• WHAT IS EXPECTED: Go through the material line by line and copy each one with the word "none".
____ DATA EXTRACTS
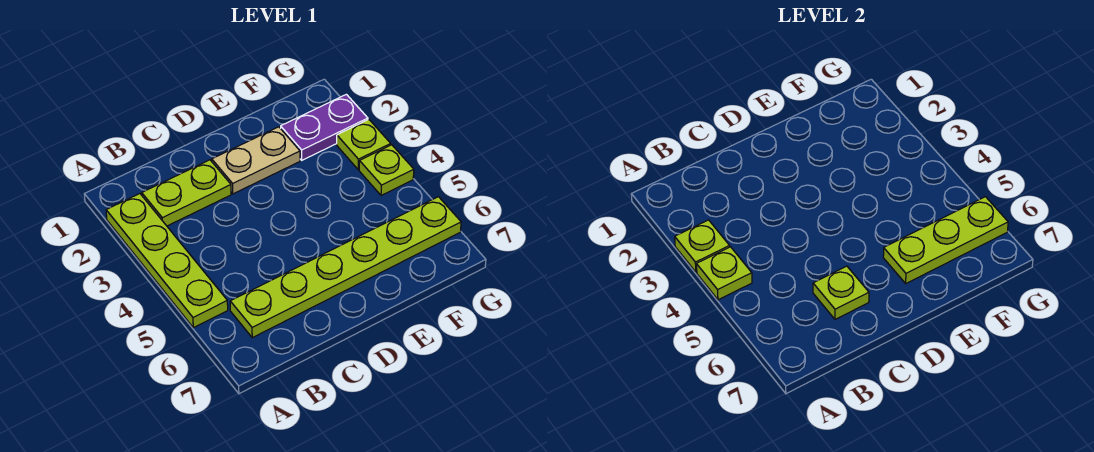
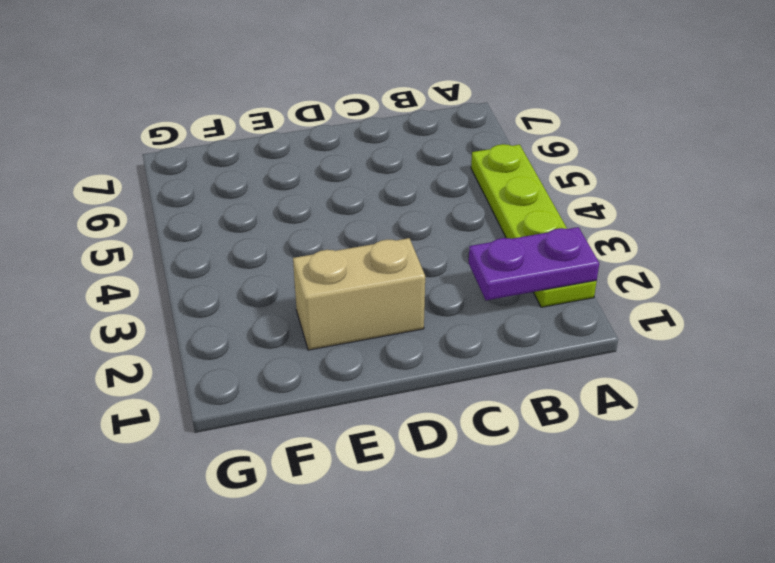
purple plate A2:B2 level 2 -> purple plate F2:G2 level 1
tan brick D2:E2 level 1 -> tan plate D2:E2 level 1
none -> lime plate B2:C2 level 1
none -> lime plate B6:G6 level 1

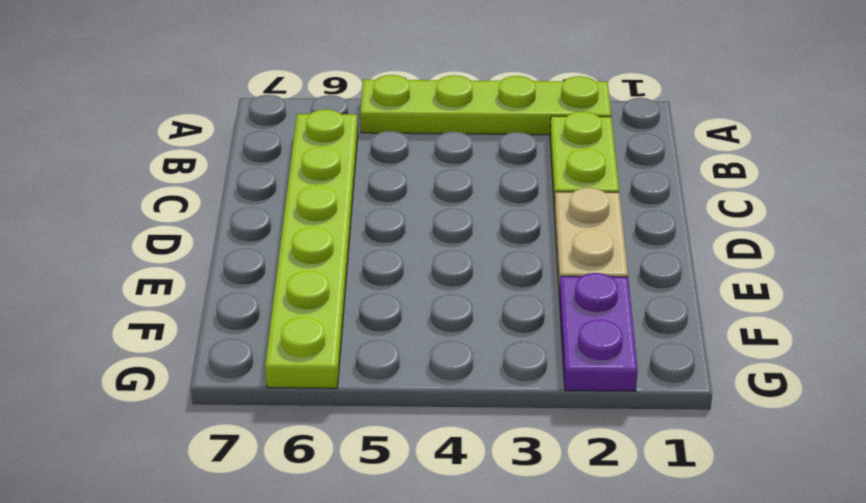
none -> lime plate G3 level 1
none -> lime plate G4 level 1

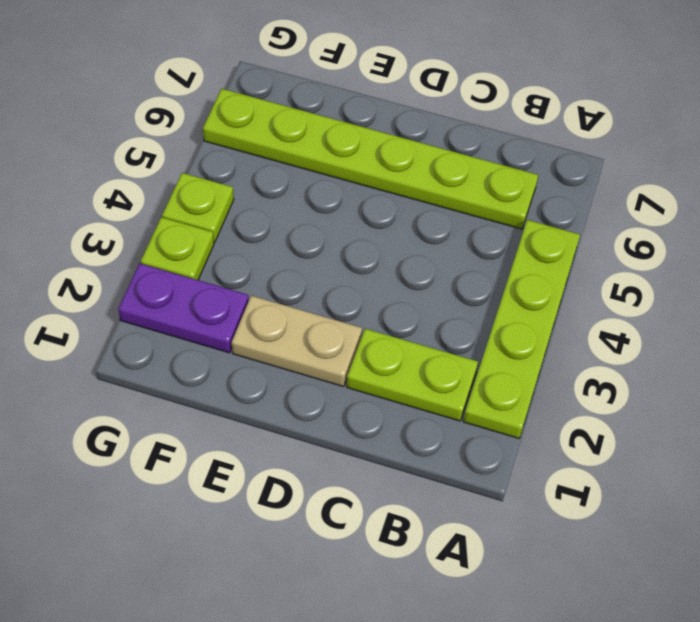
none -> lime plate A3 level 2
none -> lime plate A4 level 2

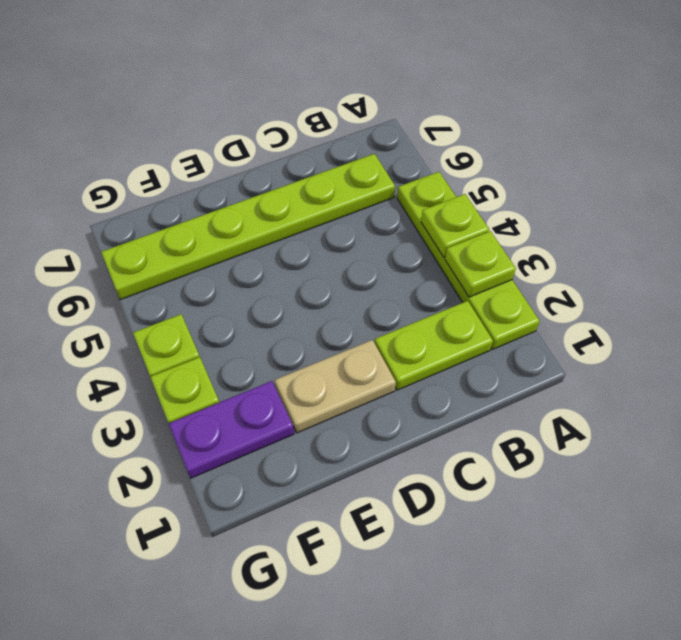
none -> lime plate C6 level 2
none -> lime plate E6:G6 level 2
________
• ANSWER FOR THE TASK:
none -> lime plate B2:C2 level 1
none -> lime plate B6:G6 level 1
none -> lime plate G3 level 1
none -> lime plate G4 level 1
none -> lime plate A3 level 2
none -> lime plate A4 level 2
none -> lime plate C6 level 2
none -> lime plate E6:G6 level 2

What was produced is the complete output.